======== Exercise data

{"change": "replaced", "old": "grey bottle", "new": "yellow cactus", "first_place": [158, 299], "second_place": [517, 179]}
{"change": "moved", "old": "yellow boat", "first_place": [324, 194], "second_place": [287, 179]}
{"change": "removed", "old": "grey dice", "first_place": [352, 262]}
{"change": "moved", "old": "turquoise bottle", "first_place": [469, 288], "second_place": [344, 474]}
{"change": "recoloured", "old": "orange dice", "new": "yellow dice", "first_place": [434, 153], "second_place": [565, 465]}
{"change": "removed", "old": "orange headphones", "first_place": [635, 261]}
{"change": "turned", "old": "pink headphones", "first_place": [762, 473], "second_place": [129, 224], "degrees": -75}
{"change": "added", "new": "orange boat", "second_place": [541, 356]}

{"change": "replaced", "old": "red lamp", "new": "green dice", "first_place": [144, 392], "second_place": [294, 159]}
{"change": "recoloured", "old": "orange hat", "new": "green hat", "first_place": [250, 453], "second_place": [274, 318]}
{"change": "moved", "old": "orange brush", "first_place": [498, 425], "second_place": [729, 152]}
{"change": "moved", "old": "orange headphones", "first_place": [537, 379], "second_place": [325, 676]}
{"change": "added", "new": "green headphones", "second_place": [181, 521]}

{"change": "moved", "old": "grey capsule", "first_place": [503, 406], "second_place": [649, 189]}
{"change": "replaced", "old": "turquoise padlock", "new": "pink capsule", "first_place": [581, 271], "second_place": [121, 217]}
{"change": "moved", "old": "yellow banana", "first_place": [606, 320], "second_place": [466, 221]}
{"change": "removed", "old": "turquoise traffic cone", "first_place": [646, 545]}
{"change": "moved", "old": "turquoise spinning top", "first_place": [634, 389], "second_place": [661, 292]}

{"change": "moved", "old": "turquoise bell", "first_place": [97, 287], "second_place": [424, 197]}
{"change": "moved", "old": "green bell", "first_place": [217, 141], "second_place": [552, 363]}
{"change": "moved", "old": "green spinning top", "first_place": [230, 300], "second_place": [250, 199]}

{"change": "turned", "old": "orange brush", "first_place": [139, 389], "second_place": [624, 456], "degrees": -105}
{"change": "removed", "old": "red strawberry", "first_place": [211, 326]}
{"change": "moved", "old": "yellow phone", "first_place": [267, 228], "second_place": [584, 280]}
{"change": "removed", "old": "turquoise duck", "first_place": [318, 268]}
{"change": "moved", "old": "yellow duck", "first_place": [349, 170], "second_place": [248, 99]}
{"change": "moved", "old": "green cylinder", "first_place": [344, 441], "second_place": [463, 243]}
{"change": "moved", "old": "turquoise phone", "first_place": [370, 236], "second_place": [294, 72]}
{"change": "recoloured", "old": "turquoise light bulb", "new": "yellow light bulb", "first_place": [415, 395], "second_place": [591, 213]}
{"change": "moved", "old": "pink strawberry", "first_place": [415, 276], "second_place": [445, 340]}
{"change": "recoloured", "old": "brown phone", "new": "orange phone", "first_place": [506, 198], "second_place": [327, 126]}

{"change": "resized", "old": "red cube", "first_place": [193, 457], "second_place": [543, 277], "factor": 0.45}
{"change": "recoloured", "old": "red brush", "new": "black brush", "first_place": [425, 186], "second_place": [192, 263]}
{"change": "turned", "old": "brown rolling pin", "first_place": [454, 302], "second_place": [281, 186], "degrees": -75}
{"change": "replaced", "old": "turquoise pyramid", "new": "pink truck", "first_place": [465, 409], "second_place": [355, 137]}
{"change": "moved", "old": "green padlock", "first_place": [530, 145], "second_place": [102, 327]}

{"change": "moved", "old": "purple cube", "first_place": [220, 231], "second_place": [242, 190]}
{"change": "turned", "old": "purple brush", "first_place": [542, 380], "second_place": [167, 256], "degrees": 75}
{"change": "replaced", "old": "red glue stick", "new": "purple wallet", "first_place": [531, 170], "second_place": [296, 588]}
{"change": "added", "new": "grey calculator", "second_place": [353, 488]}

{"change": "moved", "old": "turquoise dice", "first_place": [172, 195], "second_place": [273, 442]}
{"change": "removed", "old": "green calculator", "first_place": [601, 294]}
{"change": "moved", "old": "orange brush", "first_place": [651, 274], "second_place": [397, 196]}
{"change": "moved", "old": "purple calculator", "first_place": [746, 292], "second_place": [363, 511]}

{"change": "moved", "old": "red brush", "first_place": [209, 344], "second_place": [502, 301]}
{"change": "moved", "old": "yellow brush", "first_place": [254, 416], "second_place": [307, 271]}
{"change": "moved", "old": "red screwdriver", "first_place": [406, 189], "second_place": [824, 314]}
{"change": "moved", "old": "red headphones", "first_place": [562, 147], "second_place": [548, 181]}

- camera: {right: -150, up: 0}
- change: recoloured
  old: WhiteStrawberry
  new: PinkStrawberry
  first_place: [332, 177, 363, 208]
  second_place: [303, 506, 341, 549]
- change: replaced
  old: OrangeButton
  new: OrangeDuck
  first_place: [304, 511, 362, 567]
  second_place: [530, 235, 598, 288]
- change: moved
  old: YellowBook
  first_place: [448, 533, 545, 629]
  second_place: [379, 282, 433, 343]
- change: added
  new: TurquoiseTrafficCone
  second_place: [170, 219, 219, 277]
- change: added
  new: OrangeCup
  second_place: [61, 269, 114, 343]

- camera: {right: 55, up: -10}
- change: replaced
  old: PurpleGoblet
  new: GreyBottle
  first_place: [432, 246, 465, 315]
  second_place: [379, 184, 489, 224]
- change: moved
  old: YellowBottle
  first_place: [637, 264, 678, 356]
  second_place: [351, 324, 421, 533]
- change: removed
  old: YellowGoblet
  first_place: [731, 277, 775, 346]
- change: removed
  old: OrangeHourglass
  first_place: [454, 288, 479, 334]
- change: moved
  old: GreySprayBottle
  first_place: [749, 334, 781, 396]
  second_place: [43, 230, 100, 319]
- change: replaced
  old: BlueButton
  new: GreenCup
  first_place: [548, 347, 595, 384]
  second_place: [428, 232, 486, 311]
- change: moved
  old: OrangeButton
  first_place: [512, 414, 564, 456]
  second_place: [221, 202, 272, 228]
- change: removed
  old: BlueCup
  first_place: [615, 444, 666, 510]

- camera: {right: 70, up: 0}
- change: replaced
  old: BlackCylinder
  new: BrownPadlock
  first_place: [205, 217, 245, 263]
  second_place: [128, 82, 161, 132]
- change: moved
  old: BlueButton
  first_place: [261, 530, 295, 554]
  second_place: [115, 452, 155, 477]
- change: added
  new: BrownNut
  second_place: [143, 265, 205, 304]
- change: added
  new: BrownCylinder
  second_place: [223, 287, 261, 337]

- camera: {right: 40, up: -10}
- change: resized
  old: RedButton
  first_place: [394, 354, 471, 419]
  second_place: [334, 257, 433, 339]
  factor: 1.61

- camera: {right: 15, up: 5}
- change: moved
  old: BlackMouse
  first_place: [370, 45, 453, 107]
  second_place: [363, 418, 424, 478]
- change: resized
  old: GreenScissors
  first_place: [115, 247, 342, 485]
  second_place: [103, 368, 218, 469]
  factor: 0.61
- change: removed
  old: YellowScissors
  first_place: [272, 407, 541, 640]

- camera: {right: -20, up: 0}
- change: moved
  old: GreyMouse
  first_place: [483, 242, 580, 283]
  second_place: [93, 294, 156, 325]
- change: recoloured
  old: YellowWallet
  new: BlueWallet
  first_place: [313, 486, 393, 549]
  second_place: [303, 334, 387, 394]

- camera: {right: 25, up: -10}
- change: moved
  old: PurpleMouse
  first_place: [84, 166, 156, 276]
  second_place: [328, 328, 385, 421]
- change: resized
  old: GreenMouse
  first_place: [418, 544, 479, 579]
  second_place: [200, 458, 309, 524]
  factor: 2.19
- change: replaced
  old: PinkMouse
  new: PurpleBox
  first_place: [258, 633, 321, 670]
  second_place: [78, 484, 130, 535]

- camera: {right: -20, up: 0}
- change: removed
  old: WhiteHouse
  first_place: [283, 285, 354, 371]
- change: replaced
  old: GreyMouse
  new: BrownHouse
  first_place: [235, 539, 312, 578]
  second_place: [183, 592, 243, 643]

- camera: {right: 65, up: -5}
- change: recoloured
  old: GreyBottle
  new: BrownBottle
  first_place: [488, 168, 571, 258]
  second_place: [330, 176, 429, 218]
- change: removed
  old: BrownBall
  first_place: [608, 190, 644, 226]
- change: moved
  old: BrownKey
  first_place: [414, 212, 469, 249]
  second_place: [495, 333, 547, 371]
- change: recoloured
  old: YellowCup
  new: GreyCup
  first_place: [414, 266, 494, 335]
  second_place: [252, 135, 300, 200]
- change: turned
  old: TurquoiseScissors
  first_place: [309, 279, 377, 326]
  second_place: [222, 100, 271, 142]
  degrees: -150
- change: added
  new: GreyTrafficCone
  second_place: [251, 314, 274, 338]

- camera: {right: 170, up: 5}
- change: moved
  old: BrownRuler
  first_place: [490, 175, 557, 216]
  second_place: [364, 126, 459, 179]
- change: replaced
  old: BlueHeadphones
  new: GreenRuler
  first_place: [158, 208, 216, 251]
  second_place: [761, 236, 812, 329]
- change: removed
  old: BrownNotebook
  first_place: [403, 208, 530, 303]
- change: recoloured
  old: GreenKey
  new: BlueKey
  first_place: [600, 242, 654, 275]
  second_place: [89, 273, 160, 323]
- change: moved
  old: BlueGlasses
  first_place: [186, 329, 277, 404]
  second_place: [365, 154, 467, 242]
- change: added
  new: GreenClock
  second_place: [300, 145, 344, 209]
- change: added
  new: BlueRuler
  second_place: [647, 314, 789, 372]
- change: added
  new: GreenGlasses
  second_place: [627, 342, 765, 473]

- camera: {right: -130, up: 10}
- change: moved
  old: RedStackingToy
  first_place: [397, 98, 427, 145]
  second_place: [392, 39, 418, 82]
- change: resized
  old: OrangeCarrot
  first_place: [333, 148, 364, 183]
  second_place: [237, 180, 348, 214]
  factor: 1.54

================

Work required: Considering only the material above, set down every line from the one with "second_place: [170, 219, 219, 277]" to the one with "new: OrangeCup", inclusive, exactly as written.

Solution to this exercise:
  second_place: [170, 219, 219, 277]
- change: added
  new: OrangeCup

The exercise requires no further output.